_TASK ITEM_
Write out the records that follow exactly. Do not include pictures.

SUPPLIED INFORMATION Block Start

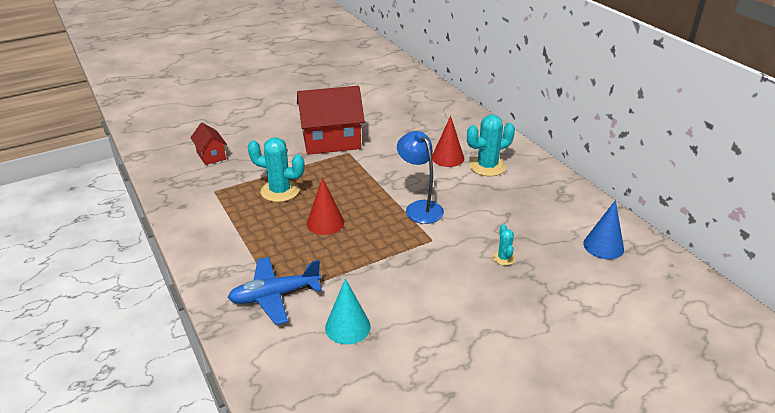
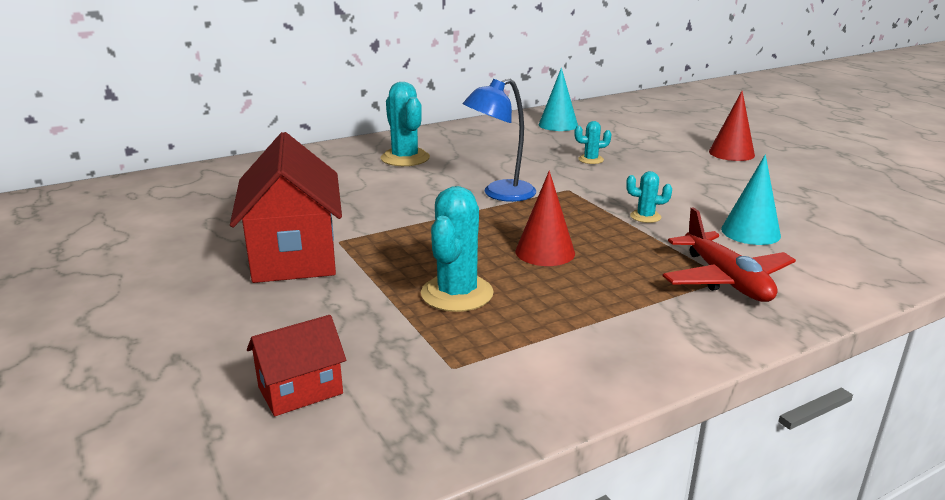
camera: 90 degrees left, 10 degrees down
(275, 295) = (726, 280): blue plane -> red plane
(379, 273) = (645, 217): none -> turquoise cactus
(447, 158) = (377, 177): red cone -> red cone (731, 153)
(603, 246) = (558, 125): blue cone -> turquoise cone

SUPPLIED INFORMATION Block End

_REPLY TO THE EXERCISE_
camera: 90 degrees left, 10 degrees down
(275, 295) = (726, 280): blue plane -> red plane
(379, 273) = (645, 217): none -> turquoise cactus
(447, 158) = (377, 177): red cone -> red cone (731, 153)
(603, 246) = (558, 125): blue cone -> turquoise cone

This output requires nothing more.